──────── RECORDED DATA

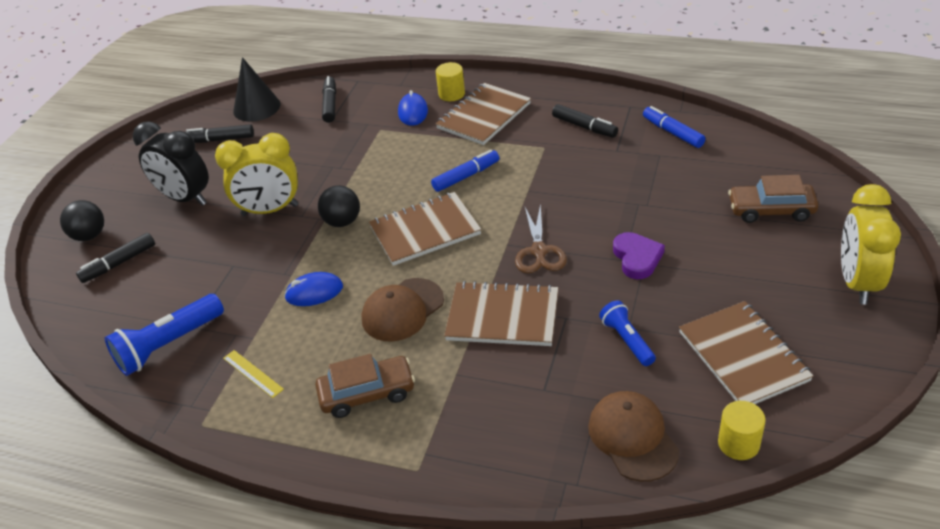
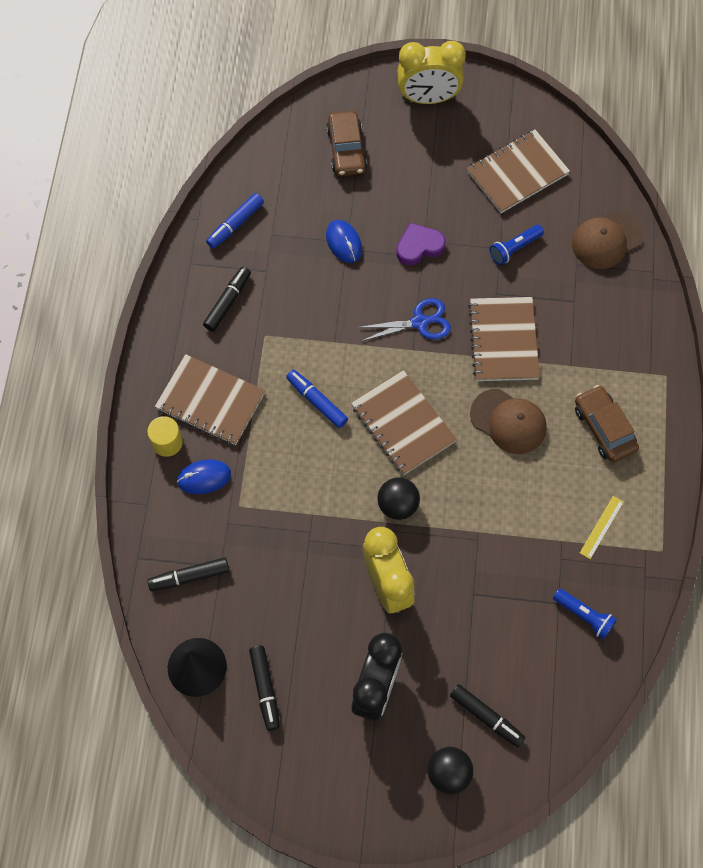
camera: 105 degrees left, 25 degrees up
blue flashlight [105,294,224,376] -> blue flashlight [553,588,617,640], size x0.61
blue mouse [284,272,343,306] -> blue mouse moved to [326,220,362,263]
brown scissors [515,204,567,273] -> blue scissors [357,298,451,342]
yellow cylinder [718,401,766,460] -> none

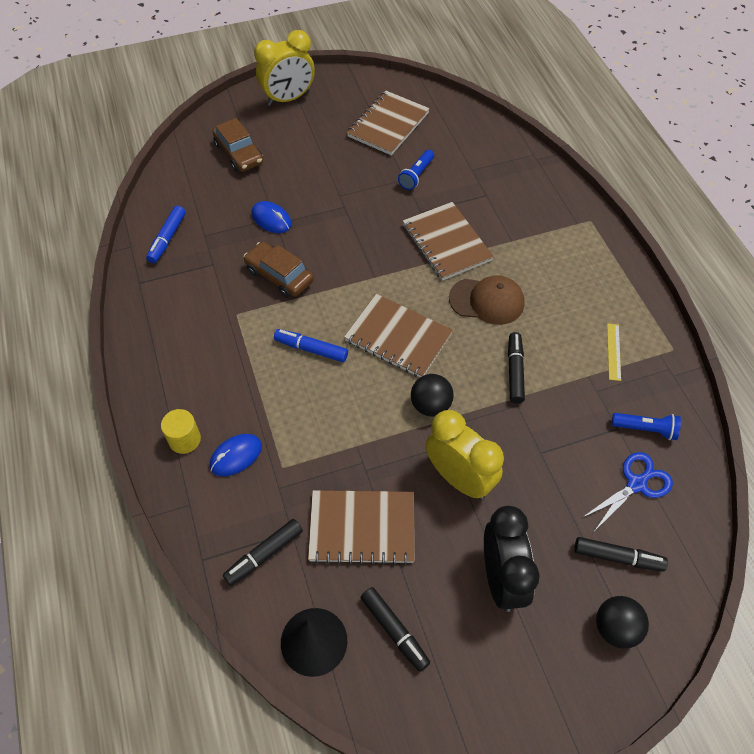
camera: 25 degrees left, 10 degrees down
brown notebook [155,354,265,445] -> brown notebook moved to [308,490,415,565]
black marker [203,267,251,332] -> black marker moved to [508,332,525,404]
blue scissors [357,298,451,342] -> blue scissors moved to [582,452,673,530]
purple heart [396,223,446,265] -> none
brown cap [572,211,643,269] -> none
brown car [575,385,639,463] -> brown car moved to [243,242,314,298]

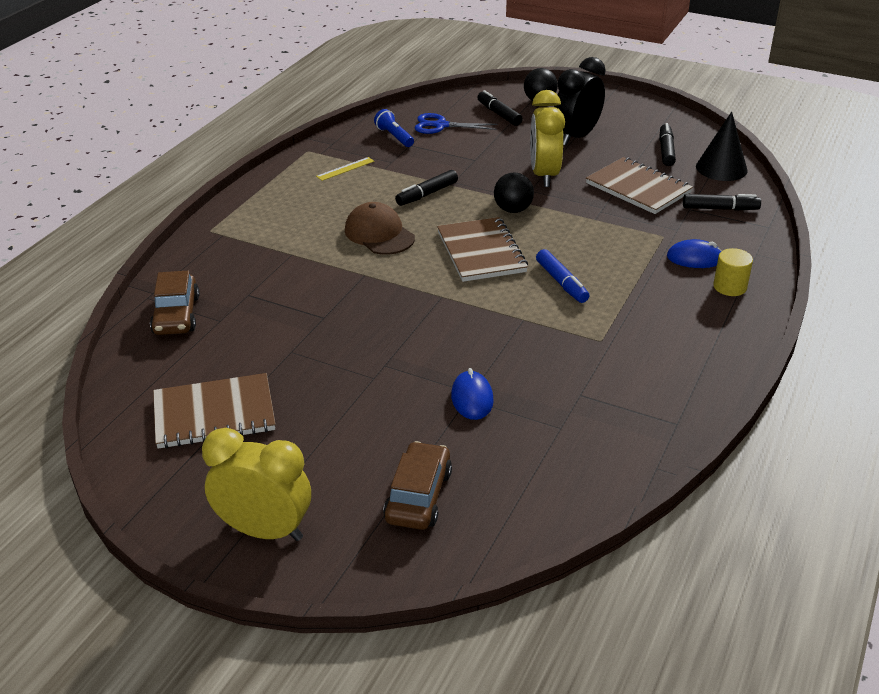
camera: 135 degrees left, 20 degrees down
blue marker [146,206,186,263] -> none
brown car [243,242,314,298] -> brown car moved to [150,271,200,335]
blue flashlight [398,150,434,190] -> none
brown notebook [403,202,494,281] -> none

────────────────

> _TASK_:
Return each line among the entries that holds the word "left".

> _EXERCISE SOLUTION_:
camera: 105 degrees left, 25 degrees up
camera: 25 degrees left, 10 degrees down
camera: 135 degrees left, 20 degrees down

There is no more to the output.